[[ RECORDS FOR THE TASK open ]]

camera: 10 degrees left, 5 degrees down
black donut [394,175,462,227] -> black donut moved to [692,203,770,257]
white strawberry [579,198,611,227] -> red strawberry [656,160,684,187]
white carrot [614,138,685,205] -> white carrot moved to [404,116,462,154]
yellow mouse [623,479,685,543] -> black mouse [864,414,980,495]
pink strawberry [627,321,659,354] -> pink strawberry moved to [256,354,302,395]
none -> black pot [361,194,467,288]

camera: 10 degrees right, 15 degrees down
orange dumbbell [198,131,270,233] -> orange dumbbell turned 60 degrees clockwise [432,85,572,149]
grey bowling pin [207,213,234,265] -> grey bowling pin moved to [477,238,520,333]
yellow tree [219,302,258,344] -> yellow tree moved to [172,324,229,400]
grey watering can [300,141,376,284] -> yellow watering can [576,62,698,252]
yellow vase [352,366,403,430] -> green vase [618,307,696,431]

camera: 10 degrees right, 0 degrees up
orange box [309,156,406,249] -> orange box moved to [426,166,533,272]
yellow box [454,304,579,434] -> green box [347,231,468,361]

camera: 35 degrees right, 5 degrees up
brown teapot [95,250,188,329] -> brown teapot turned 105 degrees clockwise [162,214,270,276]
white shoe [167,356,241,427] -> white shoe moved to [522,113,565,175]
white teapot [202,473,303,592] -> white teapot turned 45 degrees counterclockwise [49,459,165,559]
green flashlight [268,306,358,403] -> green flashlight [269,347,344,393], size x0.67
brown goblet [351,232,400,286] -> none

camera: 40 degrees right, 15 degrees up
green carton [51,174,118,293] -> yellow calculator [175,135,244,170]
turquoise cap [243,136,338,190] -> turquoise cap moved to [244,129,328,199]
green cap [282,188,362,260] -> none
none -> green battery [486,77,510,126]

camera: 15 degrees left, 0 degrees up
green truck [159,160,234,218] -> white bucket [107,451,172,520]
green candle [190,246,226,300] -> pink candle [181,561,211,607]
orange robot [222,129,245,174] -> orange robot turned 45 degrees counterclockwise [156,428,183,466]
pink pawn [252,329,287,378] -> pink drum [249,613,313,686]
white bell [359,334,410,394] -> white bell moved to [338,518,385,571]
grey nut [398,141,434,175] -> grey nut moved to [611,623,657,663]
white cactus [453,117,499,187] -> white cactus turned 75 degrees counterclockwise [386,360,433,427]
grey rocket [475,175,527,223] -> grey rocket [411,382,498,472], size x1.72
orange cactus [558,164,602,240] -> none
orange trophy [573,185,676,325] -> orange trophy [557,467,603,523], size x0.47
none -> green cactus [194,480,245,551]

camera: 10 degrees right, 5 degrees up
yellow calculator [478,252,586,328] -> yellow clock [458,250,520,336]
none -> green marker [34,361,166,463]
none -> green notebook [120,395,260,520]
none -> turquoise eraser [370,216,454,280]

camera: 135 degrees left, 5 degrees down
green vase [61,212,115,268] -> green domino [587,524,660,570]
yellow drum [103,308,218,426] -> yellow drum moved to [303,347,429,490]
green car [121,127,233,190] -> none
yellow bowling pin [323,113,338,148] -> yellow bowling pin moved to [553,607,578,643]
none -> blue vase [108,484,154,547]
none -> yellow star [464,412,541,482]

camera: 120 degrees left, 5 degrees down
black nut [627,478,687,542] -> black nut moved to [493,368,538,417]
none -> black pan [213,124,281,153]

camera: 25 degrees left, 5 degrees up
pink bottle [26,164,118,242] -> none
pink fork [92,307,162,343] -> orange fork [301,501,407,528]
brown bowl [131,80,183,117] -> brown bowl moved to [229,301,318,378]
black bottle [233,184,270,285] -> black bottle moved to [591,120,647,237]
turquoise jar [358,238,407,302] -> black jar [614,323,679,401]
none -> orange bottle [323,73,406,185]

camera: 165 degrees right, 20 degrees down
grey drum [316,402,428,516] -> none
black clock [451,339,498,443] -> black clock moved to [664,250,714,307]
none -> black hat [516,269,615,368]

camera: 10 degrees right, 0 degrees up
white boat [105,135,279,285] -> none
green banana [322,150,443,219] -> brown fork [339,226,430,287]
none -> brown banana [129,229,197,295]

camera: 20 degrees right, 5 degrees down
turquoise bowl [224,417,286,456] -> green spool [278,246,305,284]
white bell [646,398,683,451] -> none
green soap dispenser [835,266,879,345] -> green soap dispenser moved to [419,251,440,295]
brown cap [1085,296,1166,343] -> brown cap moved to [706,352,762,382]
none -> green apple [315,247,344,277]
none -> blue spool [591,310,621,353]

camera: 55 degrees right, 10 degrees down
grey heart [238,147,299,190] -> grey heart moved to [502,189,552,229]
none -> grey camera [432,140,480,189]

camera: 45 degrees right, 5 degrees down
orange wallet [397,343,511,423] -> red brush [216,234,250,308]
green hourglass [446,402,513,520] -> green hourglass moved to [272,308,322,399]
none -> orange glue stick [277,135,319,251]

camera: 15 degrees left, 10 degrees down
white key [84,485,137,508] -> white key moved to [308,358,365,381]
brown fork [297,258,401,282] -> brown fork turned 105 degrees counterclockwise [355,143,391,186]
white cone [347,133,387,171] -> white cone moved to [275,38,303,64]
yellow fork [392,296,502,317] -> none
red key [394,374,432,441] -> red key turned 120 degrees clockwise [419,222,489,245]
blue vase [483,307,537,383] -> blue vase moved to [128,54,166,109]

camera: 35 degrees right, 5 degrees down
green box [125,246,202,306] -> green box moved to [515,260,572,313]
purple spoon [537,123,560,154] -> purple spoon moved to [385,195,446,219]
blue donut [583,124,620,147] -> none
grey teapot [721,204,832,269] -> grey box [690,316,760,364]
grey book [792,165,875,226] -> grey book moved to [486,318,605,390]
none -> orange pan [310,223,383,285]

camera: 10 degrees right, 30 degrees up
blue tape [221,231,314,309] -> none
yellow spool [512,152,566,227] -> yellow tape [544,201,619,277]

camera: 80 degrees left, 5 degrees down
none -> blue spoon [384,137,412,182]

[[ RECORDS FOR THE TASK closed ]]

Restate the tail of the listing word for word, beginning at the line containing "blue tape [221,231,314,309] -> none".

ANSWER TO THIS EXERCISE -
blue tape [221,231,314,309] -> none
yellow spool [512,152,566,227] -> yellow tape [544,201,619,277]

camera: 80 degrees left, 5 degrees down
none -> blue spoon [384,137,412,182]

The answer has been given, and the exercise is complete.